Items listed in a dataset
---+---

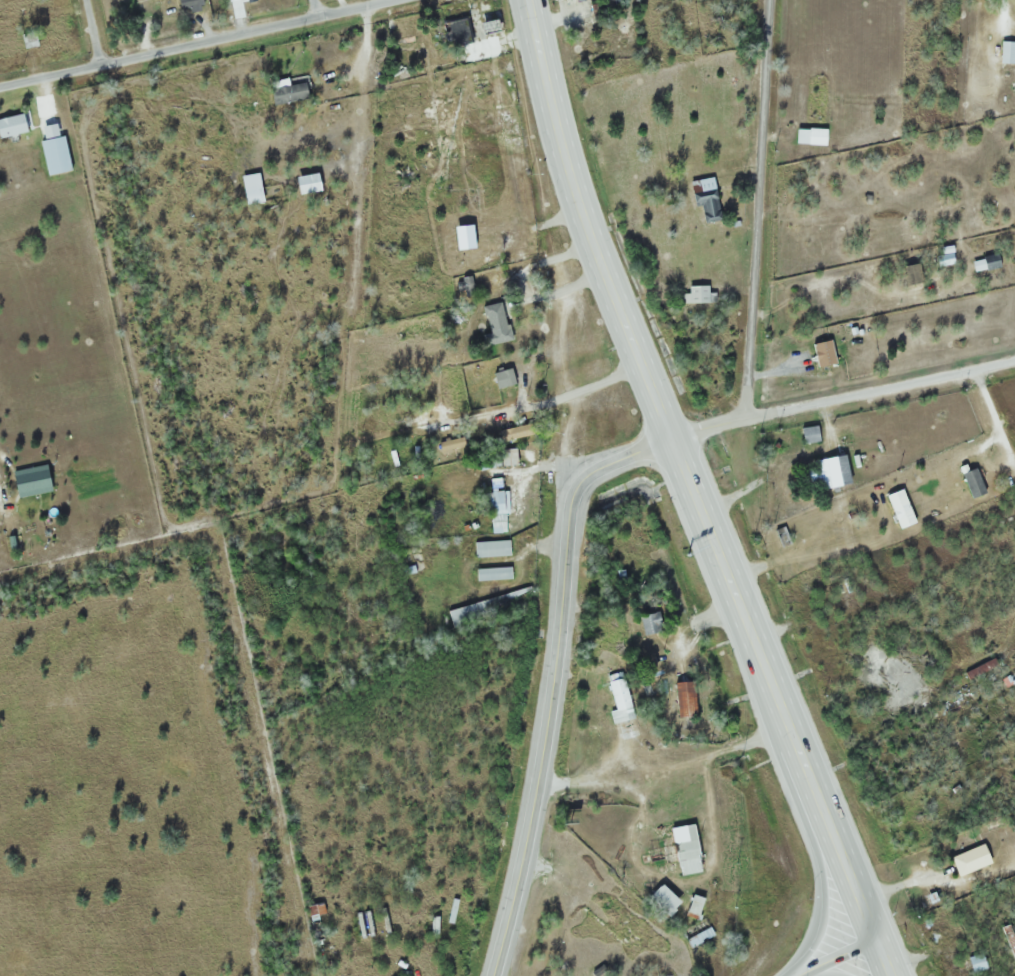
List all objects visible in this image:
building: (187, 2)
road: (318, 8)
building: (454, 31)
road: (94, 33)
building: (601, 42)
road: (196, 44)
building: (1007, 53)
building: (12, 125)
building: (809, 136)
building: (54, 156)
building: (705, 198)
road: (586, 223)
road: (752, 246)
building: (944, 256)
building: (989, 261)
building: (697, 294)
building: (495, 323)
building: (822, 353)
building: (502, 379)
road: (878, 386)
building: (808, 433)
building: (450, 444)
building: (506, 457)
building: (830, 470)
building: (29, 481)
building: (972, 481)
building: (898, 507)
building: (490, 548)
building: (492, 573)
building: (650, 623)
building: (980, 668)
building: (1008, 678)
road: (550, 681)
road: (772, 695)
building: (683, 698)
building: (618, 699)
building: (683, 849)
railway: (909, 850)
building: (969, 859)
building: (662, 900)
building: (316, 908)
building: (637, 920)
building: (696, 932)
road: (844, 962)
road: (885, 962)
building: (975, 962)

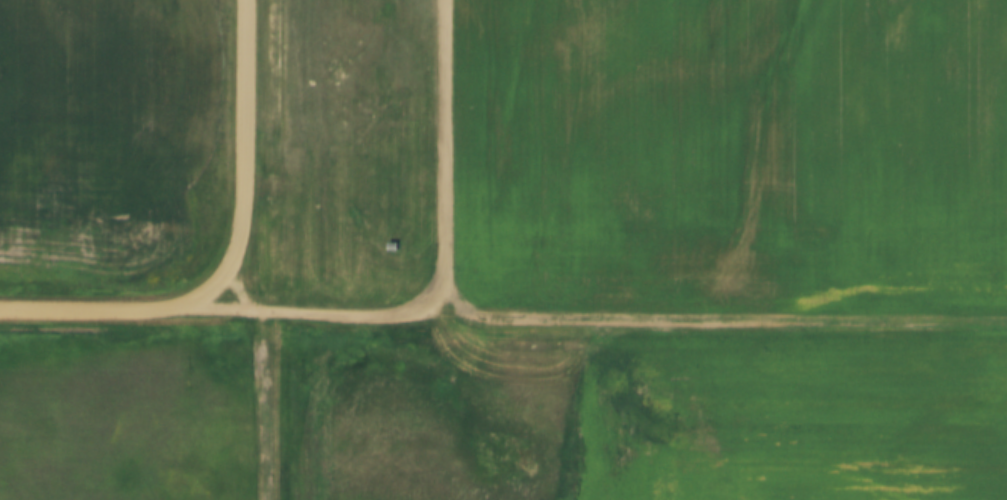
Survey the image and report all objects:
road: (242, 167)
road: (89, 311)
road: (212, 313)
road: (626, 320)
road: (265, 351)

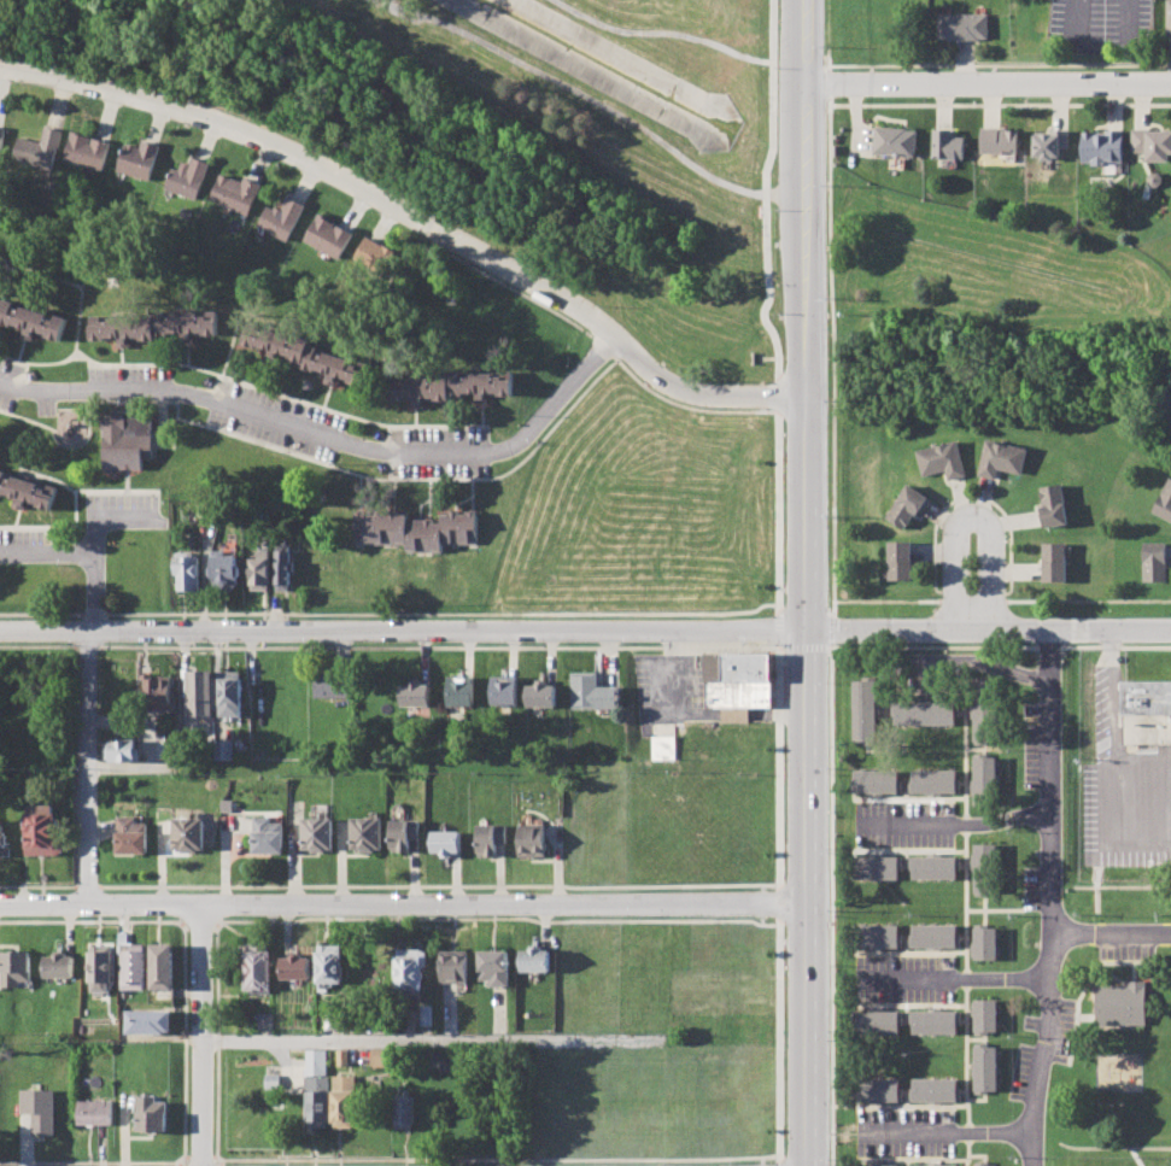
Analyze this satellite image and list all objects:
building: (1167, 18)
building: (962, 26)
road: (662, 31)
road: (988, 81)
road: (572, 90)
park: (514, 133)
building: (999, 140)
building: (894, 141)
building: (2, 142)
building: (1049, 143)
building: (1152, 143)
building: (947, 145)
building: (1103, 149)
building: (38, 150)
building: (88, 150)
building: (138, 160)
road: (323, 163)
building: (188, 177)
building: (235, 193)
building: (281, 218)
building: (328, 236)
building: (375, 256)
road: (805, 315)
building: (31, 318)
building: (155, 325)
building: (306, 353)
building: (450, 386)
road: (701, 391)
road: (330, 431)
building: (126, 441)
building: (1002, 458)
building: (944, 459)
building: (26, 490)
building: (1164, 502)
building: (908, 504)
building: (1054, 507)
road: (108, 514)
road: (974, 519)
building: (416, 528)
road: (47, 550)
building: (900, 560)
building: (1156, 560)
building: (1055, 561)
building: (281, 566)
building: (185, 568)
building: (258, 569)
building: (221, 572)
road: (778, 580)
road: (94, 592)
road: (989, 630)
road: (44, 631)
road: (448, 631)
road: (1110, 646)
road: (970, 660)
parking lot: (919, 670)
building: (736, 682)
building: (330, 685)
building: (460, 690)
building: (503, 690)
road: (681, 690)
building: (157, 692)
building: (591, 692)
building: (199, 693)
building: (228, 693)
building: (540, 694)
building: (414, 695)
building: (866, 708)
building: (1146, 710)
building: (924, 713)
road: (735, 715)
road: (778, 715)
building: (984, 715)
road: (1111, 742)
building: (663, 748)
building: (121, 749)
building: (222, 749)
road: (88, 766)
parking lot: (1104, 777)
building: (984, 780)
building: (877, 781)
building: (933, 781)
road: (963, 822)
parking lot: (904, 824)
building: (43, 832)
building: (188, 833)
building: (266, 833)
building: (367, 833)
building: (130, 834)
building: (317, 834)
building: (400, 835)
building: (2, 838)
building: (489, 839)
building: (531, 839)
building: (446, 842)
building: (878, 867)
building: (935, 867)
building: (985, 867)
road: (831, 880)
road: (1121, 886)
road: (1096, 897)
road: (808, 898)
road: (1050, 899)
road: (404, 902)
road: (1111, 933)
building: (936, 935)
building: (877, 936)
building: (985, 943)
building: (535, 960)
building: (133, 961)
building: (330, 964)
building: (59, 966)
building: (102, 966)
building: (161, 966)
building: (454, 966)
building: (16, 967)
building: (258, 967)
building: (295, 967)
building: (494, 967)
building: (411, 973)
road: (959, 977)
parking lot: (905, 978)
building: (1122, 1002)
building: (426, 1015)
building: (985, 1016)
building: (338, 1019)
building: (147, 1020)
building: (264, 1021)
building: (877, 1021)
building: (935, 1021)
road: (201, 1033)
road: (431, 1039)
park: (1111, 1051)
building: (344, 1056)
building: (381, 1057)
building: (317, 1063)
park: (1169, 1064)
building: (985, 1069)
building: (273, 1080)
building: (877, 1089)
building: (936, 1089)
building: (345, 1102)
building: (319, 1108)
building: (40, 1110)
building: (405, 1111)
building: (94, 1112)
building: (151, 1113)
parking lot: (905, 1132)
road: (951, 1133)
building: (878, 1165)
building: (936, 1165)
building: (985, 1165)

---+---

Only the entries themselves should be output, word for word, with all pictures omitted.

* [Your solution]
List all objects visible in this image:
building: (187, 2)
road: (318, 8)
building: (454, 31)
road: (94, 33)
building: (601, 42)
road: (196, 44)
building: (1007, 53)
building: (12, 125)
building: (809, 136)
building: (54, 156)
building: (705, 198)
road: (586, 223)
road: (752, 246)
building: (944, 256)
building: (989, 261)
building: (697, 294)
building: (495, 323)
building: (822, 353)
building: (502, 379)
road: (878, 386)
building: (808, 433)
building: (450, 444)
building: (506, 457)
building: (830, 470)
building: (29, 481)
building: (972, 481)
building: (898, 507)
building: (490, 548)
building: (492, 573)
building: (650, 623)
building: (980, 668)
building: (1008, 678)
road: (550, 681)
road: (772, 695)
building: (683, 698)
building: (618, 699)
building: (683, 849)
railway: (909, 850)
building: (969, 859)
building: (662, 900)
building: (316, 908)
building: (637, 920)
building: (696, 932)
road: (844, 962)
road: (885, 962)
building: (975, 962)

Survey the image and report all objects:
road: (242, 167)
road: (89, 311)
road: (212, 313)
road: (626, 320)
road: (265, 351)

Analyze this satellite image and list all objects:
building: (1167, 18)
building: (962, 26)
road: (662, 31)
road: (988, 81)
road: (572, 90)
park: (514, 133)
building: (999, 140)
building: (894, 141)
building: (2, 142)
building: (1049, 143)
building: (1152, 143)
building: (947, 145)
building: (1103, 149)
building: (38, 150)
building: (88, 150)
building: (138, 160)
road: (323, 163)
building: (188, 177)
building: (235, 193)
building: (281, 218)
building: (328, 236)
building: (375, 256)
road: (805, 315)
building: (31, 318)
building: (155, 325)
building: (306, 353)
building: (450, 386)
road: (701, 391)
road: (330, 431)
building: (126, 441)
building: (1002, 458)
building: (944, 459)
building: (26, 490)
building: (1164, 502)
building: (908, 504)
building: (1054, 507)
road: (108, 514)
road: (974, 519)
building: (416, 528)
road: (47, 550)
building: (900, 560)
building: (1156, 560)
building: (1055, 561)
building: (281, 566)
building: (185, 568)
building: (258, 569)
building: (221, 572)
road: (778, 580)
road: (94, 592)
road: (989, 630)
road: (44, 631)
road: (448, 631)
road: (1110, 646)
road: (970, 660)
parking lot: (919, 670)
building: (736, 682)
building: (330, 685)
building: (460, 690)
building: (503, 690)
road: (681, 690)
building: (157, 692)
building: (591, 692)
building: (199, 693)
building: (228, 693)
building: (540, 694)
building: (414, 695)
building: (866, 708)
building: (1146, 710)
building: (924, 713)
road: (735, 715)
road: (778, 715)
building: (984, 715)
road: (1111, 742)
building: (663, 748)
building: (121, 749)
building: (222, 749)
road: (88, 766)
parking lot: (1104, 777)
building: (984, 780)
building: (877, 781)
building: (933, 781)
road: (963, 822)
parking lot: (904, 824)
building: (43, 832)
building: (188, 833)
building: (266, 833)
building: (367, 833)
building: (130, 834)
building: (317, 834)
building: (400, 835)
building: (2, 838)
building: (489, 839)
building: (531, 839)
building: (446, 842)
building: (878, 867)
building: (935, 867)
building: (985, 867)
road: (831, 880)
road: (1121, 886)
road: (1096, 897)
road: (808, 898)
road: (1050, 899)
road: (404, 902)
road: (1111, 933)
building: (936, 935)
building: (877, 936)
building: (985, 943)
building: (535, 960)
building: (133, 961)
building: (330, 964)
building: (59, 966)
building: (102, 966)
building: (161, 966)
building: (454, 966)
building: (16, 967)
building: (258, 967)
building: (295, 967)
building: (494, 967)
building: (411, 973)
road: (959, 977)
parking lot: (905, 978)
building: (1122, 1002)
building: (426, 1015)
building: (985, 1016)
building: (338, 1019)
building: (147, 1020)
building: (264, 1021)
building: (877, 1021)
building: (935, 1021)
road: (201, 1033)
road: (431, 1039)
park: (1111, 1051)
building: (344, 1056)
building: (381, 1057)
building: (317, 1063)
park: (1169, 1064)
building: (985, 1069)
building: (273, 1080)
building: (877, 1089)
building: (936, 1089)
building: (345, 1102)
building: (319, 1108)
building: (40, 1110)
building: (405, 1111)
building: (94, 1112)
building: (151, 1113)
parking lot: (905, 1132)
road: (951, 1133)
building: (878, 1165)
building: (936, 1165)
building: (985, 1165)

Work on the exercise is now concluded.